ASSIGNMENT → The answer must be an exact reprint of the lines from the one with "pink cone: 1 -> 0" through the final line of the data, with no pictures included.

..............................

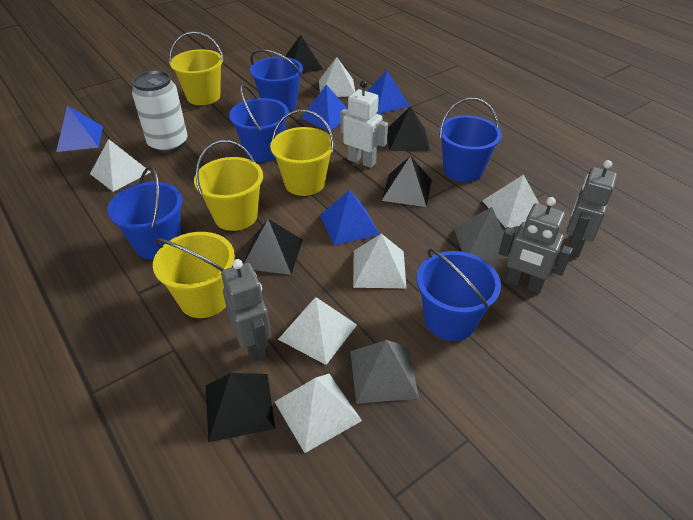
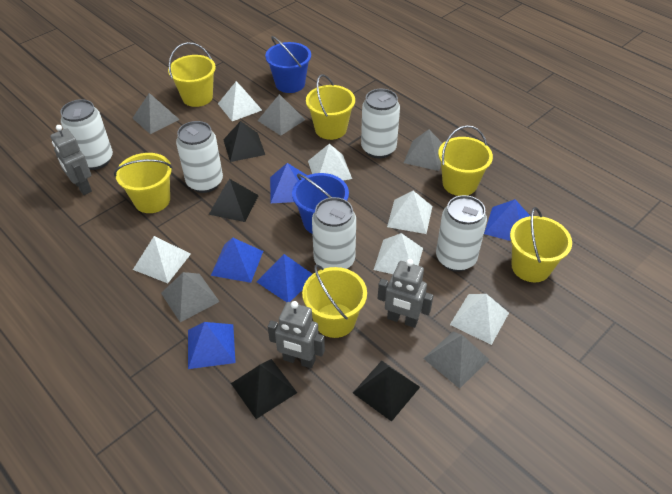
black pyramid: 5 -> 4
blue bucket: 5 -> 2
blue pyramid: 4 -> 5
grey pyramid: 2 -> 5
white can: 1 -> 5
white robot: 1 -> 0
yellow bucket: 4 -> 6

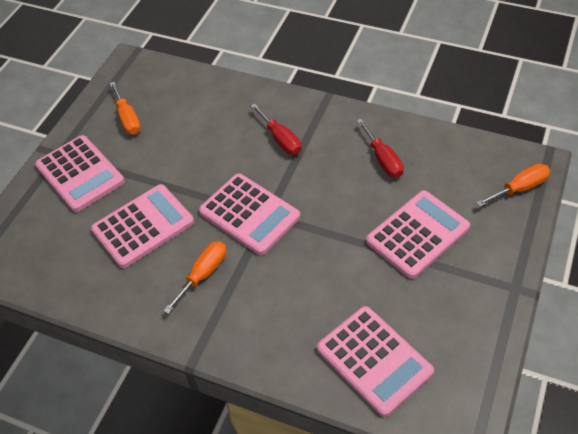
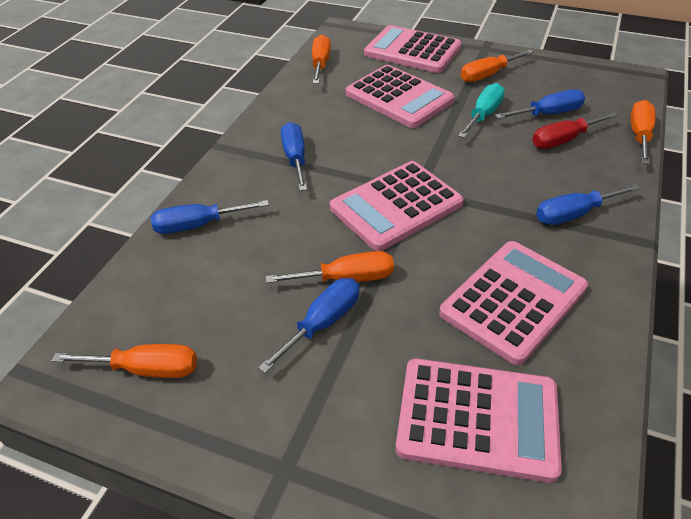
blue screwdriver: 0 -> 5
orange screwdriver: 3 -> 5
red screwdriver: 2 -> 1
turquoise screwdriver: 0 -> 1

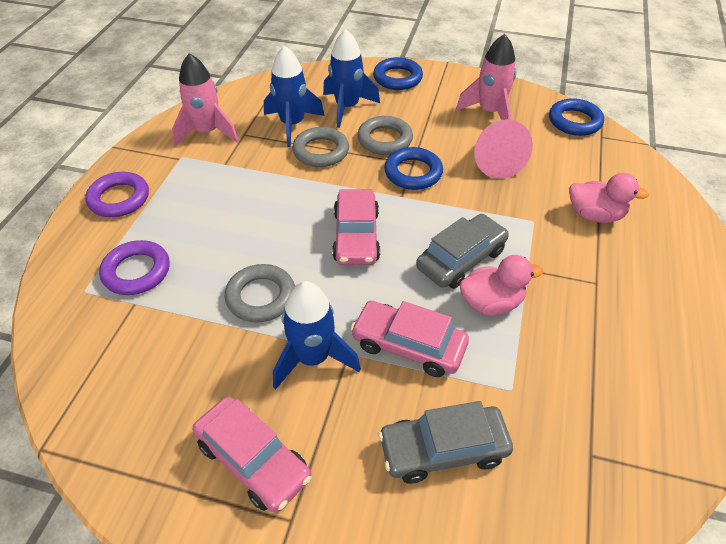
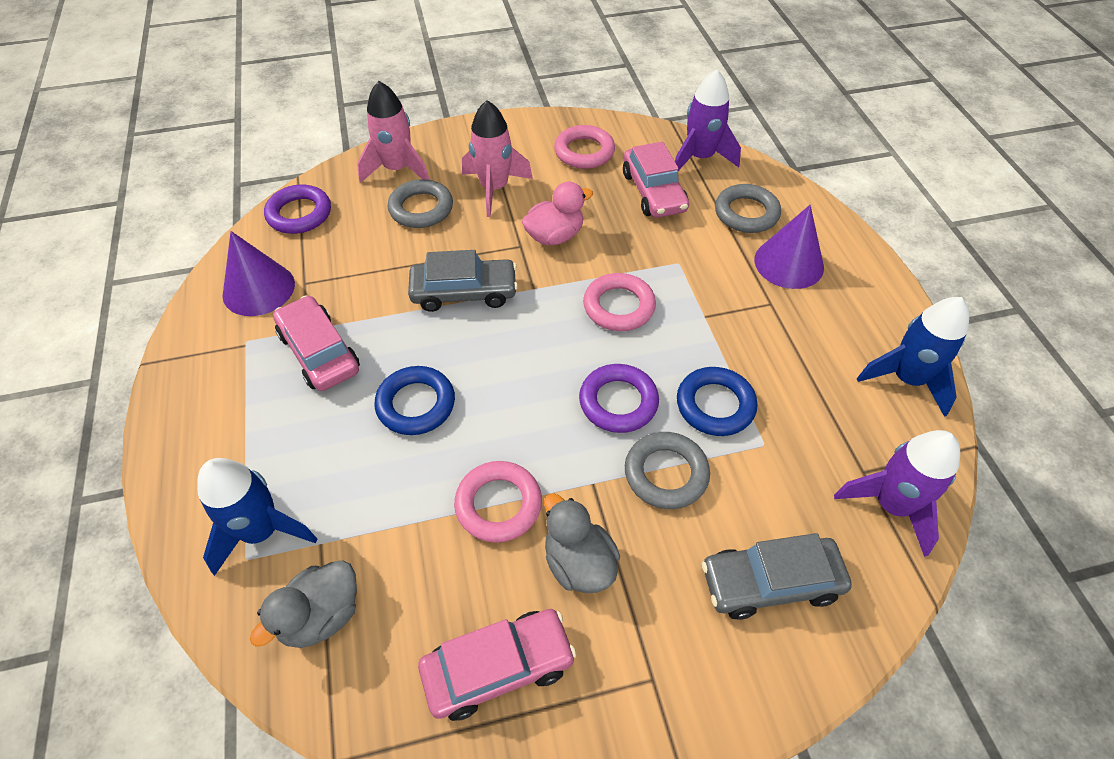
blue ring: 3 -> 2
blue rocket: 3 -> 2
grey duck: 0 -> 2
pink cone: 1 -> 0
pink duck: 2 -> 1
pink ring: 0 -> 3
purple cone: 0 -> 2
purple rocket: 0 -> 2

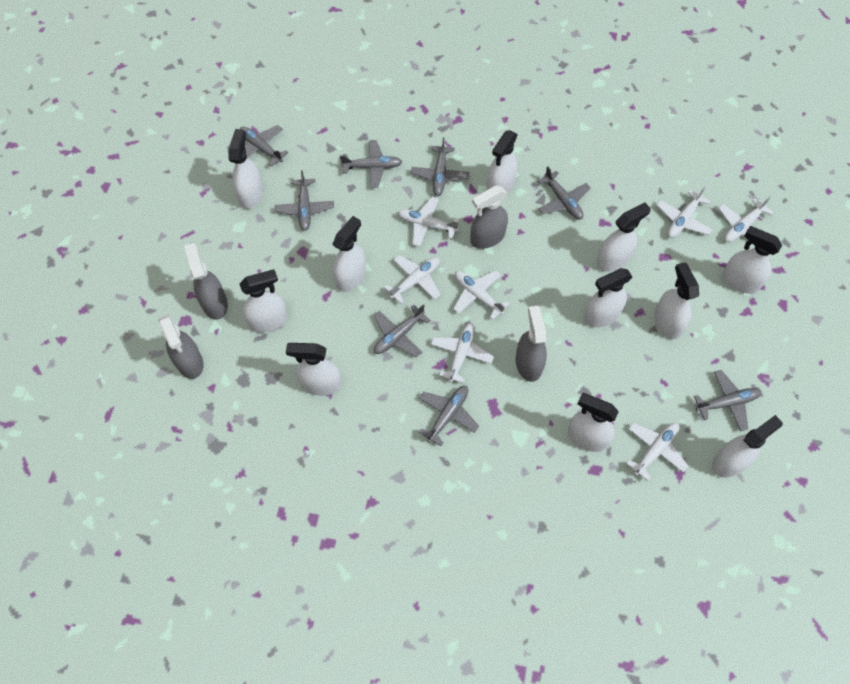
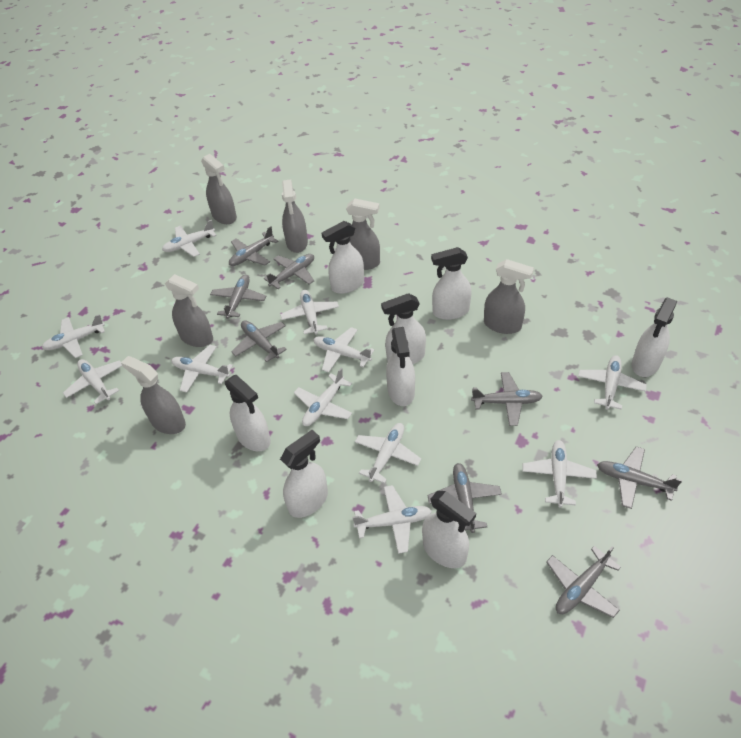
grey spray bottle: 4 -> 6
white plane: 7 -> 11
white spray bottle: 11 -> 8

..............................

OUTPUT OF THE TASK →
pink cone: 1 -> 0
pink duck: 2 -> 1
pink ring: 0 -> 3
purple cone: 0 -> 2
purple rocket: 0 -> 2

grey spray bottle: 4 -> 6
white plane: 7 -> 11
white spray bottle: 11 -> 8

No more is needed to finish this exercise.